* Activity *
Here the job is to print only the lines from the one containing "D103: diode (A" to the end of the entries, both included, exactly as they stand, with pictures excluded.

* Records supplied *
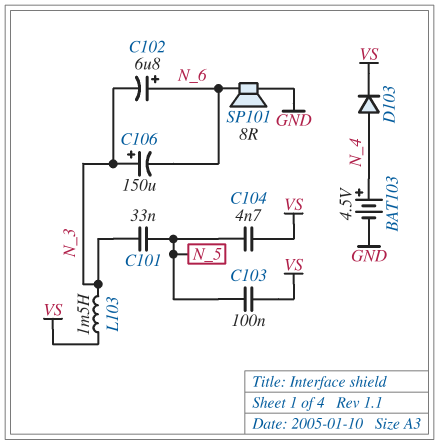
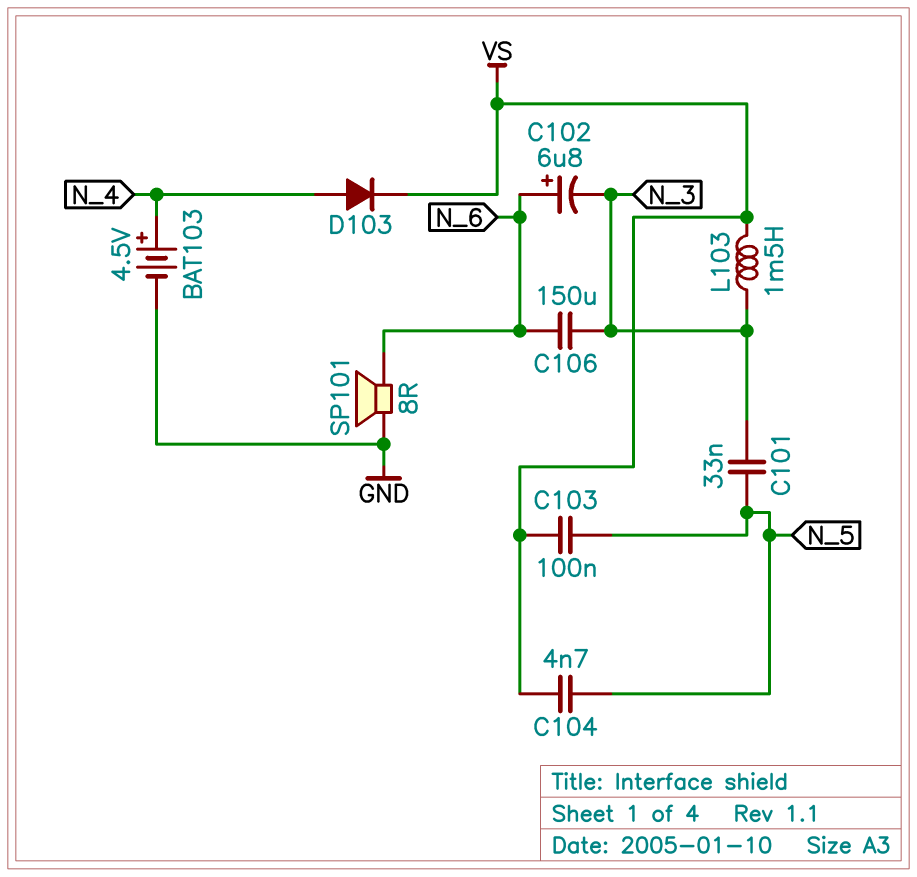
C106: 150uF (plus N_3, minus N_6) -> 150uF (N_3, N_6)

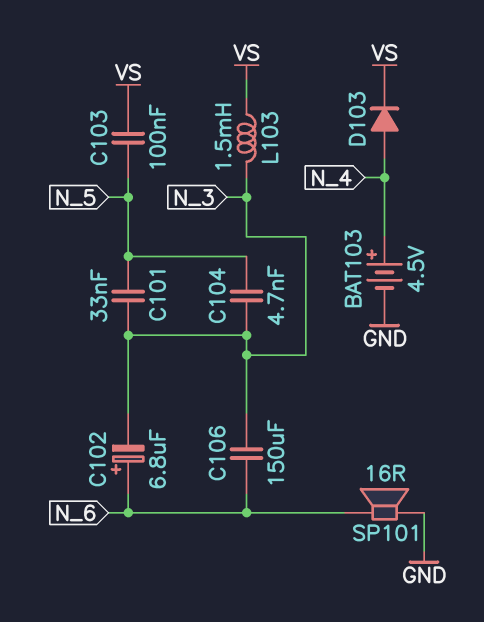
C104: 4.7nF (N_5, VS) -> 4.7nF (N_3, N_5)
SP101: speaker 8R (GND, N_6) -> speaker 16R (GND, N_6)

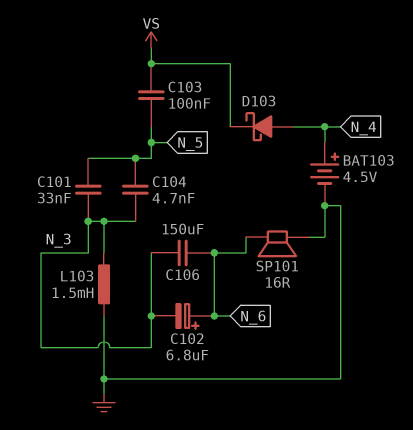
D103: diode (A N_4, K VS) -> schottky (A N_4, K VS)
L103: 1.5mH (N_3, VS) -> 1.5mH (GND, N_3)

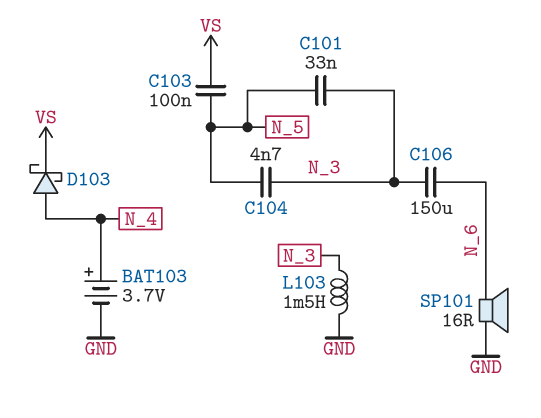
BAT103: 4.5V (plus N_4, minus GND) -> 3.7V (plus N_4, minus GND)
C102: 6.8uF (plus N_6, minus N_3) -> none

* Solved problem *
D103: diode (A N_4, K VS) -> schottky (A N_4, K VS)
L103: 1.5mH (N_3, VS) -> 1.5mH (GND, N_3)

BAT103: 4.5V (plus N_4, minus GND) -> 3.7V (plus N_4, minus GND)
C102: 6.8uF (plus N_6, minus N_3) -> none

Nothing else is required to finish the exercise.